-- Task directions --
Reproduce the full listing as it stands. Images do not belong in the copy.

-------- Given data

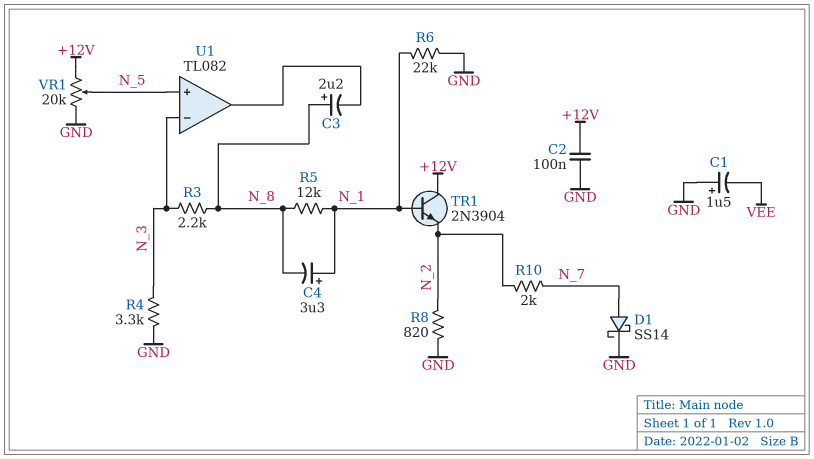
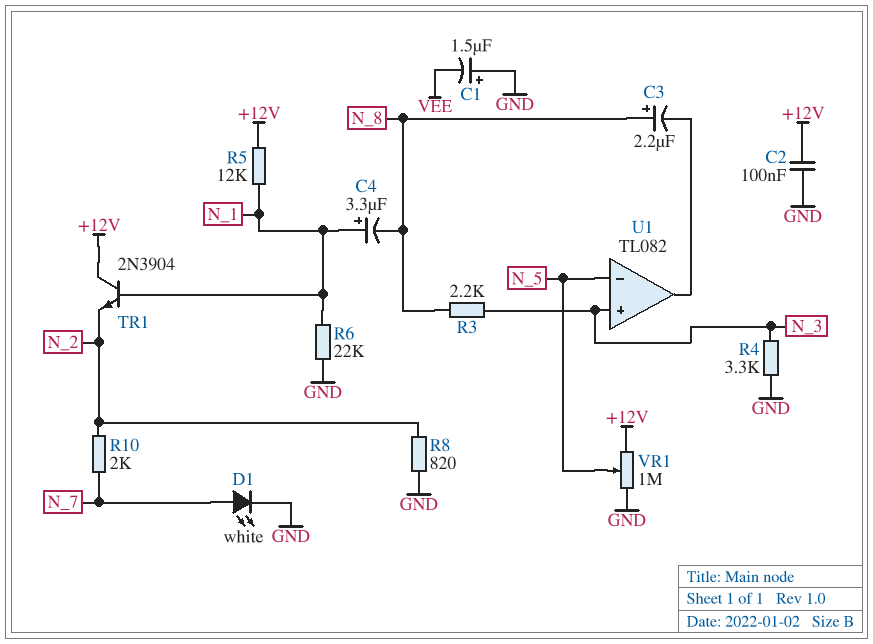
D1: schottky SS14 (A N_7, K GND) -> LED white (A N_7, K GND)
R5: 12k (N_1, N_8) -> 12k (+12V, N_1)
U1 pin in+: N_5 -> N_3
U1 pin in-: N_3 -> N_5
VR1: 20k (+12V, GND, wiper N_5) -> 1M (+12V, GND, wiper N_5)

----------------

-- Response to this task --
D1: schottky SS14 (A N_7, K GND) -> LED white (A N_7, K GND)
R5: 12k (N_1, N_8) -> 12k (+12V, N_1)
U1 pin in+: N_5 -> N_3
U1 pin in-: N_3 -> N_5
VR1: 20k (+12V, GND, wiper N_5) -> 1M (+12V, GND, wiper N_5)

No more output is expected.